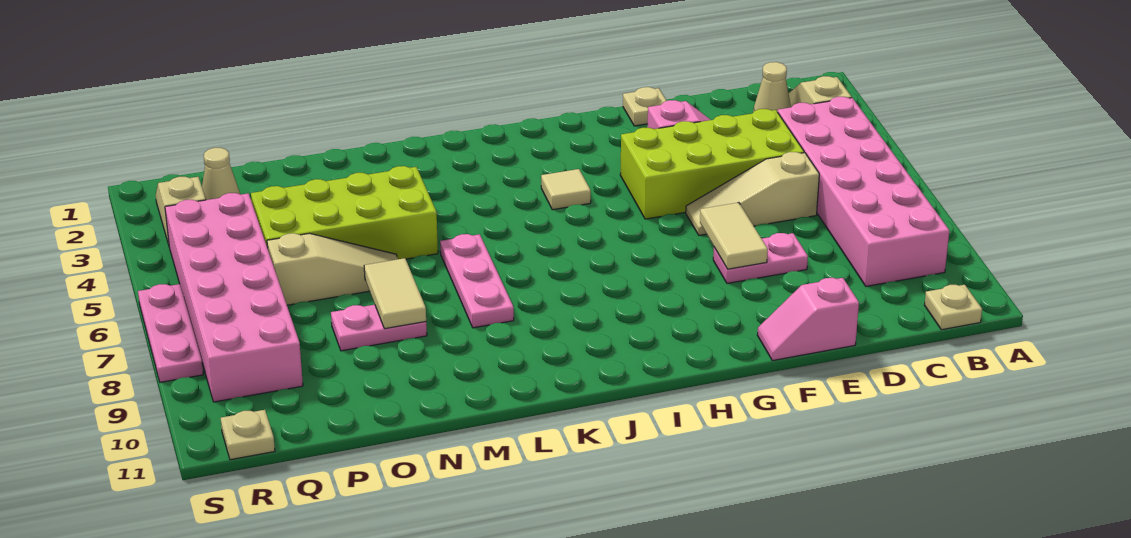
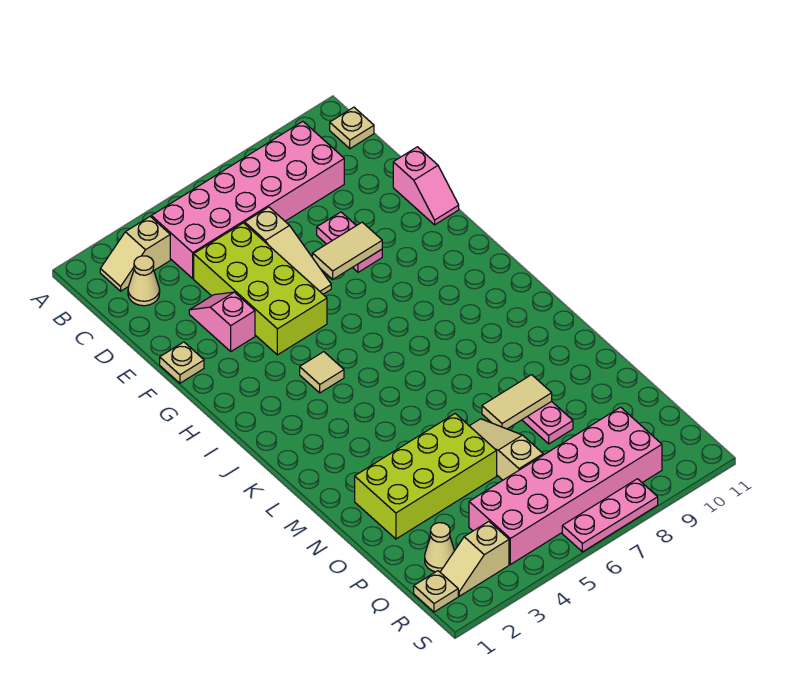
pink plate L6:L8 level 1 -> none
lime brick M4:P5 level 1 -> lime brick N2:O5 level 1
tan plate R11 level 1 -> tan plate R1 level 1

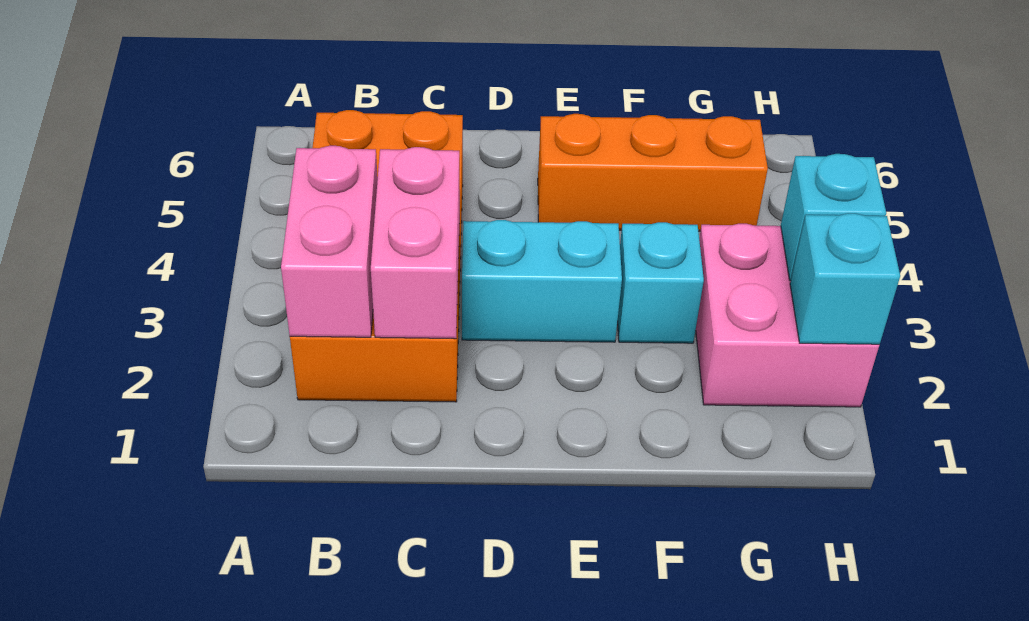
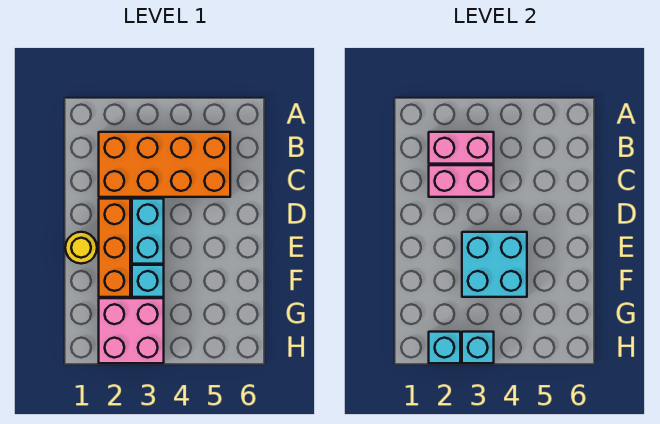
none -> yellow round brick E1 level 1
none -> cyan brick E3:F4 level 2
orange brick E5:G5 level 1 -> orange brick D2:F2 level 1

——————

_PROBLEM DESCRIPTION:_
Exactly the lines from the line with "lime brick M4:P5" through the end of the data are to be reproduced, and no picture is to be included.

_RESULT:_
lime brick M4:P5 level 1 -> lime brick N2:O5 level 1
tan plate R11 level 1 -> tan plate R1 level 1

none -> yellow round brick E1 level 1
none -> cyan brick E3:F4 level 2
orange brick E5:G5 level 1 -> orange brick D2:F2 level 1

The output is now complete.